__EXERCISE DIRECTIONS__
Entries must be copied exactly, with nothing left out.
[Opening SOURCE DATA section]
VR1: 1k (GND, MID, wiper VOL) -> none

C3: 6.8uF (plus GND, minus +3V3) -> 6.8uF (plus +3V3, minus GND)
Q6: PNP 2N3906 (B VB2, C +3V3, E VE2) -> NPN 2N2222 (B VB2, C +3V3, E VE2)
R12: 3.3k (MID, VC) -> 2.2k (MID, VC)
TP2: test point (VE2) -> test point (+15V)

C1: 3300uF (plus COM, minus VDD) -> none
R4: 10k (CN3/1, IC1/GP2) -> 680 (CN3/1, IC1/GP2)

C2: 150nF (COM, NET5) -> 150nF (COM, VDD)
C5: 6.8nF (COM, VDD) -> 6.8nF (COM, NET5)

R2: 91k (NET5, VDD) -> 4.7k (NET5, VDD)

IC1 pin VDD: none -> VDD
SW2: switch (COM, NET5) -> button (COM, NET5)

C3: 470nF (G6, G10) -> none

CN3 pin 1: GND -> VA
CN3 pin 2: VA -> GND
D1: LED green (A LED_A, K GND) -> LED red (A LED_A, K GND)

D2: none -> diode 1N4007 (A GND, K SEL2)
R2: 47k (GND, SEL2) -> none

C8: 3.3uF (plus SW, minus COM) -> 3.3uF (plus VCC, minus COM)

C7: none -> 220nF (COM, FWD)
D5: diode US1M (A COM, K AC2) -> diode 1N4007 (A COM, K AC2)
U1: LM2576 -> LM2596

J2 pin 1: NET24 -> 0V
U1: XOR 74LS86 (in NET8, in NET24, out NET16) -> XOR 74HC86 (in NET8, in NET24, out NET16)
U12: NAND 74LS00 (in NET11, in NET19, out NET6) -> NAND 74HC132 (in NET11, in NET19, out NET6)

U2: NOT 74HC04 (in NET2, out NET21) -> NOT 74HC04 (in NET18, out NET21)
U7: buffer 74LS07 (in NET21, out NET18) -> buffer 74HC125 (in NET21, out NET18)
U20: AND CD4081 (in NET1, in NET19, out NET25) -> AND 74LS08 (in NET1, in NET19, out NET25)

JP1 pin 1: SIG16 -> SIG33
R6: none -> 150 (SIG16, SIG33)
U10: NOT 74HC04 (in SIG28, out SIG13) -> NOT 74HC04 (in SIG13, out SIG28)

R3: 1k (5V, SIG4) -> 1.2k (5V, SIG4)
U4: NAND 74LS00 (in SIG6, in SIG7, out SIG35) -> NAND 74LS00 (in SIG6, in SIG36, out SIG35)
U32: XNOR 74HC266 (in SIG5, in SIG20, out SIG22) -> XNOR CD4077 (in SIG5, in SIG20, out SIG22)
[Closing SOURCE DATA section]
__SOLUTION BELOW__
VR1: 1k (GND, MID, wiper VOL) -> none

C3: 6.8uF (plus GND, minus +3V3) -> 6.8uF (plus +3V3, minus GND)
Q6: PNP 2N3906 (B VB2, C +3V3, E VE2) -> NPN 2N2222 (B VB2, C +3V3, E VE2)
R12: 3.3k (MID, VC) -> 2.2k (MID, VC)
TP2: test point (VE2) -> test point (+15V)

C1: 3300uF (plus COM, minus VDD) -> none
R4: 10k (CN3/1, IC1/GP2) -> 680 (CN3/1, IC1/GP2)

C2: 150nF (COM, NET5) -> 150nF (COM, VDD)
C5: 6.8nF (COM, VDD) -> 6.8nF (COM, NET5)

R2: 91k (NET5, VDD) -> 4.7k (NET5, VDD)

IC1 pin VDD: none -> VDD
SW2: switch (COM, NET5) -> button (COM, NET5)

C3: 470nF (G6, G10) -> none

CN3 pin 1: GND -> VA
CN3 pin 2: VA -> GND
D1: LED green (A LED_A, K GND) -> LED red (A LED_A, K GND)

D2: none -> diode 1N4007 (A GND, K SEL2)
R2: 47k (GND, SEL2) -> none

C8: 3.3uF (plus SW, minus COM) -> 3.3uF (plus VCC, minus COM)

C7: none -> 220nF (COM, FWD)
D5: diode US1M (A COM, K AC2) -> diode 1N4007 (A COM, K AC2)
U1: LM2576 -> LM2596

J2 pin 1: NET24 -> 0V
U1: XOR 74LS86 (in NET8, in NET24, out NET16) -> XOR 74HC86 (in NET8, in NET24, out NET16)
U12: NAND 74LS00 (in NET11, in NET19, out NET6) -> NAND 74HC132 (in NET11, in NET19, out NET6)

U2: NOT 74HC04 (in NET2, out NET21) -> NOT 74HC04 (in NET18, out NET21)
U7: buffer 74LS07 (in NET21, out NET18) -> buffer 74HC125 (in NET21, out NET18)
U20: AND CD4081 (in NET1, in NET19, out NET25) -> AND 74LS08 (in NET1, in NET19, out NET25)

JP1 pin 1: SIG16 -> SIG33
R6: none -> 150 (SIG16, SIG33)
U10: NOT 74HC04 (in SIG28, out SIG13) -> NOT 74HC04 (in SIG13, out SIG28)

R3: 1k (5V, SIG4) -> 1.2k (5V, SIG4)
U4: NAND 74LS00 (in SIG6, in SIG7, out SIG35) -> NAND 74LS00 (in SIG6, in SIG36, out SIG35)
U32: XNOR 74HC266 (in SIG5, in SIG20, out SIG22) -> XNOR CD4077 (in SIG5, in SIG20, out SIG22)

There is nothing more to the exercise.